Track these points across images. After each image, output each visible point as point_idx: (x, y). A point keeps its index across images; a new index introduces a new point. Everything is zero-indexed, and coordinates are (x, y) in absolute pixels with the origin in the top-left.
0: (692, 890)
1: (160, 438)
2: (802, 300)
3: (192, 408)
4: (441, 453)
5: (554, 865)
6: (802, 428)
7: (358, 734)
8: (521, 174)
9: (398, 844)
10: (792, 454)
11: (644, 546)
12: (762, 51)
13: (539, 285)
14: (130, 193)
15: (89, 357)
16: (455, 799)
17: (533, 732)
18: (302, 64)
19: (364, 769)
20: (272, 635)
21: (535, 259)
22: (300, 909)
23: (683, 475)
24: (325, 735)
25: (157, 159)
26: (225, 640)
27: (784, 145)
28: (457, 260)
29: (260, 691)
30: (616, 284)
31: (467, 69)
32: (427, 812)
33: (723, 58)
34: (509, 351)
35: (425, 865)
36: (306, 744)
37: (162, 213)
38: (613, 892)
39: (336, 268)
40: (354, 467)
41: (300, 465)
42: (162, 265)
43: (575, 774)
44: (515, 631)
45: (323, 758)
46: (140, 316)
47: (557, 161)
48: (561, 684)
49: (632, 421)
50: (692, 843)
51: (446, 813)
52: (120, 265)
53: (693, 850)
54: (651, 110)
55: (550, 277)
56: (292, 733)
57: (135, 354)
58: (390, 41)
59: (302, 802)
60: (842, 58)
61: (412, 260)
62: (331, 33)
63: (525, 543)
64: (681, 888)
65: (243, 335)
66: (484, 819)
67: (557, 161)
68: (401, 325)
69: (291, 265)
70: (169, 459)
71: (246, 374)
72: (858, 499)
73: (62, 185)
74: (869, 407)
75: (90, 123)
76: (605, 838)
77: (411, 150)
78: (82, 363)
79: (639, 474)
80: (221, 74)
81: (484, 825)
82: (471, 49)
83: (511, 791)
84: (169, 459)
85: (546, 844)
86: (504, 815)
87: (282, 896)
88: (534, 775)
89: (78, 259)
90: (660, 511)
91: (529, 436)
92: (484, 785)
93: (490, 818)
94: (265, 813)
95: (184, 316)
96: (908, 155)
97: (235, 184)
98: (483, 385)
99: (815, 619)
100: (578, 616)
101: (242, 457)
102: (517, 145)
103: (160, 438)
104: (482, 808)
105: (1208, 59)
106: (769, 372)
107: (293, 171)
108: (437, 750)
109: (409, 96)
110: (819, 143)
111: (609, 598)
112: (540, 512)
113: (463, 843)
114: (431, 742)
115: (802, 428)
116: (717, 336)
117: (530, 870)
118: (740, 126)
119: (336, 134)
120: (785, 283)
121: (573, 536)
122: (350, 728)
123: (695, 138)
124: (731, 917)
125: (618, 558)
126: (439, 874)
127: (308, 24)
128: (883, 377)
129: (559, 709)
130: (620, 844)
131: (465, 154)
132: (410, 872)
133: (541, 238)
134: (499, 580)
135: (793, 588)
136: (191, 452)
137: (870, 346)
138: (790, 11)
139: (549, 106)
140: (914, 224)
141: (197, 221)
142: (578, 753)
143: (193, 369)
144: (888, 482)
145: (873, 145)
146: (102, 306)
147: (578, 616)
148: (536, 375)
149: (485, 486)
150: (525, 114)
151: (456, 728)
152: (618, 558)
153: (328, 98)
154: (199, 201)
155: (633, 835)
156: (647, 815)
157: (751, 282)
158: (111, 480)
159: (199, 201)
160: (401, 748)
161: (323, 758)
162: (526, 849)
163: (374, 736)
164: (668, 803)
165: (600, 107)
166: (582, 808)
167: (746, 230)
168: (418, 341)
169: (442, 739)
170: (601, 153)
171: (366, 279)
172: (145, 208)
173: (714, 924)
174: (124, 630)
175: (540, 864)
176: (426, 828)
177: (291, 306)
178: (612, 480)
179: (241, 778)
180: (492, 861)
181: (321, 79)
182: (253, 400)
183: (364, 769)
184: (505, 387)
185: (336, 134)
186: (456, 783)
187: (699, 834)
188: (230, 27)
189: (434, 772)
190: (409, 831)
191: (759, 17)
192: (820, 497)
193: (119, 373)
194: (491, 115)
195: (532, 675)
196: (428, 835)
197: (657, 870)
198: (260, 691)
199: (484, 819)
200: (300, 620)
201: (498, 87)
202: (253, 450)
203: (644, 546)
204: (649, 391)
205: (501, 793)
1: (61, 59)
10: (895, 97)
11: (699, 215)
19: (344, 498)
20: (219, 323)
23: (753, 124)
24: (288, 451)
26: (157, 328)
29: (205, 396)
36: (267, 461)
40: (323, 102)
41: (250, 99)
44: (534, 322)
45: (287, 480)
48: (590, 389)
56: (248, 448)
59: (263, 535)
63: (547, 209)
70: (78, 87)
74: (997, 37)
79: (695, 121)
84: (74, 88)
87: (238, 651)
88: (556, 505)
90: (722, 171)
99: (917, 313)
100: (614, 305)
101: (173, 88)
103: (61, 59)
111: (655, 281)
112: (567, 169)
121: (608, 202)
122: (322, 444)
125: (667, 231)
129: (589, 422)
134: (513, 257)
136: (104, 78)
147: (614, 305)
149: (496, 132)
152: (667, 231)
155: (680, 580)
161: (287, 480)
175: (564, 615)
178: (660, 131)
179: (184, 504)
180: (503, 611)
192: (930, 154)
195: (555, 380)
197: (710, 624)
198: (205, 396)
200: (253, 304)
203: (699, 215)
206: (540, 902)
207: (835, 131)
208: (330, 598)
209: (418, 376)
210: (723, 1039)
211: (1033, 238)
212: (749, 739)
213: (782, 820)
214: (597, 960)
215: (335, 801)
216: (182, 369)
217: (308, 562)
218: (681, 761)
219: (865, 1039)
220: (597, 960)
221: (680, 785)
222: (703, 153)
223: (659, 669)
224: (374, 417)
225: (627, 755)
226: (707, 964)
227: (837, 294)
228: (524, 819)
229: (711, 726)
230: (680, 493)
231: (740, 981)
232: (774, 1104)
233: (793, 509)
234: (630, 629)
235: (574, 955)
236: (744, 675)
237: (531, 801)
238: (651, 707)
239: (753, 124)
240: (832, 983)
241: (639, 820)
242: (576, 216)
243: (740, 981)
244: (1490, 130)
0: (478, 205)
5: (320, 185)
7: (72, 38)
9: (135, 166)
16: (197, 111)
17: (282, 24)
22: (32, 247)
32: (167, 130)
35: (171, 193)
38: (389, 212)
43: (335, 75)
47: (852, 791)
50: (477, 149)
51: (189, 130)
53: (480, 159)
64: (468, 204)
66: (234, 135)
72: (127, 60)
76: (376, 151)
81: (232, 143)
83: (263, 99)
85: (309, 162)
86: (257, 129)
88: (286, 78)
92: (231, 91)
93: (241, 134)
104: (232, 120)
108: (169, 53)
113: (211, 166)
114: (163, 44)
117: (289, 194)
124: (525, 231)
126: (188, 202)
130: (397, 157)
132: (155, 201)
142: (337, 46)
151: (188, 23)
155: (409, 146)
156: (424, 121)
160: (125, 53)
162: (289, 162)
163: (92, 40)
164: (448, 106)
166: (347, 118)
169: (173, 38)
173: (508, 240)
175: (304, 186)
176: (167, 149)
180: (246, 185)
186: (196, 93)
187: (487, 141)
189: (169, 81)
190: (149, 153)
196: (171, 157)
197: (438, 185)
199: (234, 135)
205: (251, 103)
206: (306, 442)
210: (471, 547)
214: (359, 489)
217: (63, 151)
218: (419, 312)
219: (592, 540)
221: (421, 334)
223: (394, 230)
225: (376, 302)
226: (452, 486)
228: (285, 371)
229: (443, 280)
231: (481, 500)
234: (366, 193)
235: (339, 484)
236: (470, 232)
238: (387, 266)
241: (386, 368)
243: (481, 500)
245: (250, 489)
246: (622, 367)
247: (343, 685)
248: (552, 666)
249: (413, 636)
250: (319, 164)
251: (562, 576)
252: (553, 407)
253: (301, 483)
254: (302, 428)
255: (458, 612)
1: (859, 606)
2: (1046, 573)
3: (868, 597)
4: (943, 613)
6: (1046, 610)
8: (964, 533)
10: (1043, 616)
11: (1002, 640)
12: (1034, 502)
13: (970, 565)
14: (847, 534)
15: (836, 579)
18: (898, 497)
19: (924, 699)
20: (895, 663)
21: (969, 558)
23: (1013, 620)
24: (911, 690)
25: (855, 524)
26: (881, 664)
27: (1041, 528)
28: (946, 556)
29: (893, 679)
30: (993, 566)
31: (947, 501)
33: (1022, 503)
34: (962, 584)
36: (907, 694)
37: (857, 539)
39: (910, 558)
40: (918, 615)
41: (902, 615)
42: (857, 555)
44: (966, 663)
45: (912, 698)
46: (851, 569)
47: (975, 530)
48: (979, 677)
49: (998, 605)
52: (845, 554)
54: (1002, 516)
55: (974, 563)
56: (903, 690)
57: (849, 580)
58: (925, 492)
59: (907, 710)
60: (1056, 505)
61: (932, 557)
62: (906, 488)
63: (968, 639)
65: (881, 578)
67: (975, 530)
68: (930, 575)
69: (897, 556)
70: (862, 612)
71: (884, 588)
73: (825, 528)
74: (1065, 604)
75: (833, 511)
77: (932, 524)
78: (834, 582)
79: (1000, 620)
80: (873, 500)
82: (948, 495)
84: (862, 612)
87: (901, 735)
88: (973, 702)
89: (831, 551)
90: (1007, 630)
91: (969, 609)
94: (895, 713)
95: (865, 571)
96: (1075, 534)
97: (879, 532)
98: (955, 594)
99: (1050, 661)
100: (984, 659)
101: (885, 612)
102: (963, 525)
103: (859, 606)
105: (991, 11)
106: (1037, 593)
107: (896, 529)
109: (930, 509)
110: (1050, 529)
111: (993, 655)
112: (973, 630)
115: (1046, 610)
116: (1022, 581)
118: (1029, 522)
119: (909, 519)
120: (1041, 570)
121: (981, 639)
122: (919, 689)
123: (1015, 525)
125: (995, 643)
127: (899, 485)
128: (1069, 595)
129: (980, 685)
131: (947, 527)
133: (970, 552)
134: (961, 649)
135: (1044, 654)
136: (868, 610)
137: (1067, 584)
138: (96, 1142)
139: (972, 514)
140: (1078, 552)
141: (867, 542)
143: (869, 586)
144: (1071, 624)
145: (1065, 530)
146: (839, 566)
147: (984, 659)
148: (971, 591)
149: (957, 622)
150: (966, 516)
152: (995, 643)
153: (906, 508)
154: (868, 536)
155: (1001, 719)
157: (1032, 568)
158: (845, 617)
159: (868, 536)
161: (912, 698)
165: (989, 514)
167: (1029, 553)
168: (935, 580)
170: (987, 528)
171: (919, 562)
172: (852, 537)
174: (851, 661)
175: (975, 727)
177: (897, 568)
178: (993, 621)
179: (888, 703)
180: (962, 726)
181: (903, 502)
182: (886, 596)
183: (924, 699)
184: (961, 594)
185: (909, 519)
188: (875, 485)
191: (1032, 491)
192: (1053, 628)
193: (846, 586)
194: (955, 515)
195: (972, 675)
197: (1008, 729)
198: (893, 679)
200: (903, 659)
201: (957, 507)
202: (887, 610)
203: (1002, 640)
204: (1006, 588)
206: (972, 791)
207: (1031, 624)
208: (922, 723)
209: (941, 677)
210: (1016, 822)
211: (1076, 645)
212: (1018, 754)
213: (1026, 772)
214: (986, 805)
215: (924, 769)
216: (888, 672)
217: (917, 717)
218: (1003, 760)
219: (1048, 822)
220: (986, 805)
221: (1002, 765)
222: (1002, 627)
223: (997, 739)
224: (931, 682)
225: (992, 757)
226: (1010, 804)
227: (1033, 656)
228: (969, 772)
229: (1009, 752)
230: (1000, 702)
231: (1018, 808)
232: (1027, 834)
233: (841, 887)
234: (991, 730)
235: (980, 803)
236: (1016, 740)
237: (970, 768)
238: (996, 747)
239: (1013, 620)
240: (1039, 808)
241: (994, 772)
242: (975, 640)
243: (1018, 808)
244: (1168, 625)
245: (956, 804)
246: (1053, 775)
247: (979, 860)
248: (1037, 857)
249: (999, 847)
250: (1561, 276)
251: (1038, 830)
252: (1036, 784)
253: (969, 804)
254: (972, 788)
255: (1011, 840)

^^^^

→ What is required:
Present everything from the line containing "206: (540, 902)" down to the line containing "108: (169, 53)" as a numbered list, leaving out any blank lines.

→ Answer to this exercise:
1. 206: (540, 902)
2. 207: (835, 131)
3. 208: (330, 598)
4. 209: (418, 376)
5. 210: (723, 1039)
6. 211: (1033, 238)
7. 212: (749, 739)
8. 213: (782, 820)
9. 214: (597, 960)
10. 215: (335, 801)
11. 216: (182, 369)
12. 217: (308, 562)
13. 218: (681, 761)
14. 219: (865, 1039)
15. 220: (597, 960)
16. 221: (680, 785)
17. 222: (703, 153)
18. 223: (659, 669)
19. 224: (374, 417)
20. 225: (627, 755)
21. 226: (707, 964)
22. 227: (837, 294)
23. 228: (524, 819)
24. 229: (711, 726)
25. 230: (680, 493)
26. 231: (740, 981)
27. 232: (774, 1104)
28. 233: (793, 509)
29. 234: (630, 629)
30. 235: (574, 955)
31. 236: (744, 675)
32. 237: (531, 801)
33. 238: (651, 707)
34. 239: (753, 124)
35. 240: (832, 983)
36. 241: (639, 820)
37. 242: (576, 216)
38. 243: (740, 981)
39. 244: (1490, 130)
40. 0: (478, 205)
41. 5: (320, 185)
42. 7: (72, 38)
43. 9: (135, 166)
44. 16: (197, 111)
45. 17: (282, 24)
46. 22: (32, 247)
47. 32: (167, 130)
48. 35: (171, 193)
49. 38: (389, 212)
50. 43: (335, 75)
51. 47: (852, 791)
52. 50: (477, 149)
53. 51: (189, 130)
54. 53: (480, 159)
55. 64: (468, 204)
56. 66: (234, 135)
57. 72: (127, 60)
58. 76: (376, 151)
59. 81: (232, 143)
60. 83: (263, 99)
61. 85: (309, 162)
62. 86: (257, 129)
63. 88: (286, 78)
64. 92: (231, 91)
65. 93: (241, 134)
66. 104: (232, 120)
67. 108: (169, 53)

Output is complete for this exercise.